- PROMPT
From the first line to the last, output the entries exactly.

INFORMATION Start Marker

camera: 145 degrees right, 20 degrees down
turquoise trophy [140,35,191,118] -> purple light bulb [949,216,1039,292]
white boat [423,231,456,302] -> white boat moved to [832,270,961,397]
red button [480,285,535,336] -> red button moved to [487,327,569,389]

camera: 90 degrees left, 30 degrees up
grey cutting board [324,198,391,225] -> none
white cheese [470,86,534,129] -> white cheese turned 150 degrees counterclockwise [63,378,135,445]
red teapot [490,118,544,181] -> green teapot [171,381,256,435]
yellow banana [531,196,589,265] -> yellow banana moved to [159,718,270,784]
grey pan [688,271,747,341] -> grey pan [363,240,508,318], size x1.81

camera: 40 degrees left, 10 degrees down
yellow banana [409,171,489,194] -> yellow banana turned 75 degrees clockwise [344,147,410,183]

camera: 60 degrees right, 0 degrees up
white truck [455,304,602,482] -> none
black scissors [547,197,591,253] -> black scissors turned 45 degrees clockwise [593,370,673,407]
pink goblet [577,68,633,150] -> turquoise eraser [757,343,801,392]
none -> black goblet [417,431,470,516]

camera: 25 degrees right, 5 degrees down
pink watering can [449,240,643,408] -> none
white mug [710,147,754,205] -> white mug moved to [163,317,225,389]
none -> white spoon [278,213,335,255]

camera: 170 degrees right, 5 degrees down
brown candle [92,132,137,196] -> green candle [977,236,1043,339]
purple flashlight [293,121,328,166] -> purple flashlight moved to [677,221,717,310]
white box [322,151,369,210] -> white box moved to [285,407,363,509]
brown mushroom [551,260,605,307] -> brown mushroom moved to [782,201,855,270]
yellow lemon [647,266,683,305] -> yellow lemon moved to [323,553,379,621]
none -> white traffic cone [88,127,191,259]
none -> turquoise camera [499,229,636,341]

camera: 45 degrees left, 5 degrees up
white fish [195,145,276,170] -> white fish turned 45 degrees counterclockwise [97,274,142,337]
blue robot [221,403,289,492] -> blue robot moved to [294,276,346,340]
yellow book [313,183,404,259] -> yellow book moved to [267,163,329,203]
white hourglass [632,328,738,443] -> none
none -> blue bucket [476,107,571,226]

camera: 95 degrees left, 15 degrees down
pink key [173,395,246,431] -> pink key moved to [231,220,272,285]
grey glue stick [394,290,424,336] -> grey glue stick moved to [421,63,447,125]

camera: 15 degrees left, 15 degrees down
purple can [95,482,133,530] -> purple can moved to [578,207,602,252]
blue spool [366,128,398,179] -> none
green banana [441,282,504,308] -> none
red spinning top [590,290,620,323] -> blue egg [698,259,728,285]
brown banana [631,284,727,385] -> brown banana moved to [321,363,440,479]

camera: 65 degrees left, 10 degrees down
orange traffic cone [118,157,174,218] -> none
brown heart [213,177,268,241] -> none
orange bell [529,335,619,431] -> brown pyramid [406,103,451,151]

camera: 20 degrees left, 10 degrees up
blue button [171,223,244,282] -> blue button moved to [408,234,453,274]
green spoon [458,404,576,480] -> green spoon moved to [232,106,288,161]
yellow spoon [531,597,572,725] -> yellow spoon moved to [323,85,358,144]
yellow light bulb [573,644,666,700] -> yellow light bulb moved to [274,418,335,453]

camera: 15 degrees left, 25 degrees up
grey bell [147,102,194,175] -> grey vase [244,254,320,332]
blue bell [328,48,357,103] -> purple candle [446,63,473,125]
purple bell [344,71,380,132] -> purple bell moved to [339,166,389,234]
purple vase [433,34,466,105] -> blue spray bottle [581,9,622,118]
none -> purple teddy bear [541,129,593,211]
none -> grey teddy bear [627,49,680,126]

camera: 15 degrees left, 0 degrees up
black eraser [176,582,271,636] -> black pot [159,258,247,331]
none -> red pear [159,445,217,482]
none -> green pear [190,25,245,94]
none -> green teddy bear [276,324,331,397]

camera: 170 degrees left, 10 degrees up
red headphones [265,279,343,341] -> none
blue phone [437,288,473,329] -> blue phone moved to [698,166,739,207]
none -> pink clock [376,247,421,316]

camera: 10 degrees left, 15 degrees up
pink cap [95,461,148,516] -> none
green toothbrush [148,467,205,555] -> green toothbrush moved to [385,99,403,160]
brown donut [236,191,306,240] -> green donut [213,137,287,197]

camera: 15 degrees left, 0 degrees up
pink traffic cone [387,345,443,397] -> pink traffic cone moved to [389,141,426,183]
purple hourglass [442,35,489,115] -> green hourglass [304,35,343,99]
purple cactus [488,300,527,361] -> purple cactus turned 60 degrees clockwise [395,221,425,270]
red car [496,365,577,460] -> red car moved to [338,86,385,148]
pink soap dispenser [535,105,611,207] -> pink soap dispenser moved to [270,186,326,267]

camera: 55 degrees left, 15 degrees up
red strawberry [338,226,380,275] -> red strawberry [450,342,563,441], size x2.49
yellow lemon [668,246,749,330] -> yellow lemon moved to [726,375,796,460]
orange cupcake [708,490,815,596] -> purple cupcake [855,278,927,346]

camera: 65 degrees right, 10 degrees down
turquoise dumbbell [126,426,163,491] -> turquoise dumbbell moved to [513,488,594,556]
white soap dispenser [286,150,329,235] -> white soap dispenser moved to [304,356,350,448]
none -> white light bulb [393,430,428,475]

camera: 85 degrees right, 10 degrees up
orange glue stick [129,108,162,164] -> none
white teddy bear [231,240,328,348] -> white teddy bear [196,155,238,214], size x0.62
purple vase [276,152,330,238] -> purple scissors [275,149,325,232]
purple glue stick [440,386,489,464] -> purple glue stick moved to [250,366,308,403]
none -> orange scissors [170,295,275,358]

INFORMATION End Marker

- REPLY TO THE TASK
camera: 145 degrees right, 20 degrees down
turquoise trophy [140,35,191,118] -> purple light bulb [949,216,1039,292]
white boat [423,231,456,302] -> white boat moved to [832,270,961,397]
red button [480,285,535,336] -> red button moved to [487,327,569,389]

camera: 90 degrees left, 30 degrees up
grey cutting board [324,198,391,225] -> none
white cheese [470,86,534,129] -> white cheese turned 150 degrees counterclockwise [63,378,135,445]
red teapot [490,118,544,181] -> green teapot [171,381,256,435]
yellow banana [531,196,589,265] -> yellow banana moved to [159,718,270,784]
grey pan [688,271,747,341] -> grey pan [363,240,508,318], size x1.81

camera: 40 degrees left, 10 degrees down
yellow banana [409,171,489,194] -> yellow banana turned 75 degrees clockwise [344,147,410,183]

camera: 60 degrees right, 0 degrees up
white truck [455,304,602,482] -> none
black scissors [547,197,591,253] -> black scissors turned 45 degrees clockwise [593,370,673,407]
pink goblet [577,68,633,150] -> turquoise eraser [757,343,801,392]
none -> black goblet [417,431,470,516]

camera: 25 degrees right, 5 degrees down
pink watering can [449,240,643,408] -> none
white mug [710,147,754,205] -> white mug moved to [163,317,225,389]
none -> white spoon [278,213,335,255]

camera: 170 degrees right, 5 degrees down
brown candle [92,132,137,196] -> green candle [977,236,1043,339]
purple flashlight [293,121,328,166] -> purple flashlight moved to [677,221,717,310]
white box [322,151,369,210] -> white box moved to [285,407,363,509]
brown mushroom [551,260,605,307] -> brown mushroom moved to [782,201,855,270]
yellow lemon [647,266,683,305] -> yellow lemon moved to [323,553,379,621]
none -> white traffic cone [88,127,191,259]
none -> turquoise camera [499,229,636,341]

camera: 45 degrees left, 5 degrees up
white fish [195,145,276,170] -> white fish turned 45 degrees counterclockwise [97,274,142,337]
blue robot [221,403,289,492] -> blue robot moved to [294,276,346,340]
yellow book [313,183,404,259] -> yellow book moved to [267,163,329,203]
white hourglass [632,328,738,443] -> none
none -> blue bucket [476,107,571,226]

camera: 95 degrees left, 15 degrees down
pink key [173,395,246,431] -> pink key moved to [231,220,272,285]
grey glue stick [394,290,424,336] -> grey glue stick moved to [421,63,447,125]

camera: 15 degrees left, 15 degrees down
purple can [95,482,133,530] -> purple can moved to [578,207,602,252]
blue spool [366,128,398,179] -> none
green banana [441,282,504,308] -> none
red spinning top [590,290,620,323] -> blue egg [698,259,728,285]
brown banana [631,284,727,385] -> brown banana moved to [321,363,440,479]

camera: 65 degrees left, 10 degrees down
orange traffic cone [118,157,174,218] -> none
brown heart [213,177,268,241] -> none
orange bell [529,335,619,431] -> brown pyramid [406,103,451,151]

camera: 20 degrees left, 10 degrees up
blue button [171,223,244,282] -> blue button moved to [408,234,453,274]
green spoon [458,404,576,480] -> green spoon moved to [232,106,288,161]
yellow spoon [531,597,572,725] -> yellow spoon moved to [323,85,358,144]
yellow light bulb [573,644,666,700] -> yellow light bulb moved to [274,418,335,453]

camera: 15 degrees left, 25 degrees up
grey bell [147,102,194,175] -> grey vase [244,254,320,332]
blue bell [328,48,357,103] -> purple candle [446,63,473,125]
purple bell [344,71,380,132] -> purple bell moved to [339,166,389,234]
purple vase [433,34,466,105] -> blue spray bottle [581,9,622,118]
none -> purple teddy bear [541,129,593,211]
none -> grey teddy bear [627,49,680,126]

camera: 15 degrees left, 0 degrees up
black eraser [176,582,271,636] -> black pot [159,258,247,331]
none -> red pear [159,445,217,482]
none -> green pear [190,25,245,94]
none -> green teddy bear [276,324,331,397]

camera: 170 degrees left, 10 degrees up
red headphones [265,279,343,341] -> none
blue phone [437,288,473,329] -> blue phone moved to [698,166,739,207]
none -> pink clock [376,247,421,316]

camera: 10 degrees left, 15 degrees up
pink cap [95,461,148,516] -> none
green toothbrush [148,467,205,555] -> green toothbrush moved to [385,99,403,160]
brown donut [236,191,306,240] -> green donut [213,137,287,197]

camera: 15 degrees left, 0 degrees up
pink traffic cone [387,345,443,397] -> pink traffic cone moved to [389,141,426,183]
purple hourglass [442,35,489,115] -> green hourglass [304,35,343,99]
purple cactus [488,300,527,361] -> purple cactus turned 60 degrees clockwise [395,221,425,270]
red car [496,365,577,460] -> red car moved to [338,86,385,148]
pink soap dispenser [535,105,611,207] -> pink soap dispenser moved to [270,186,326,267]

camera: 55 degrees left, 15 degrees up
red strawberry [338,226,380,275] -> red strawberry [450,342,563,441], size x2.49
yellow lemon [668,246,749,330] -> yellow lemon moved to [726,375,796,460]
orange cupcake [708,490,815,596] -> purple cupcake [855,278,927,346]

camera: 65 degrees right, 10 degrees down
turquoise dumbbell [126,426,163,491] -> turquoise dumbbell moved to [513,488,594,556]
white soap dispenser [286,150,329,235] -> white soap dispenser moved to [304,356,350,448]
none -> white light bulb [393,430,428,475]

camera: 85 degrees right, 10 degrees up
orange glue stick [129,108,162,164] -> none
white teddy bear [231,240,328,348] -> white teddy bear [196,155,238,214], size x0.62
purple vase [276,152,330,238] -> purple scissors [275,149,325,232]
purple glue stick [440,386,489,464] -> purple glue stick moved to [250,366,308,403]
none -> orange scissors [170,295,275,358]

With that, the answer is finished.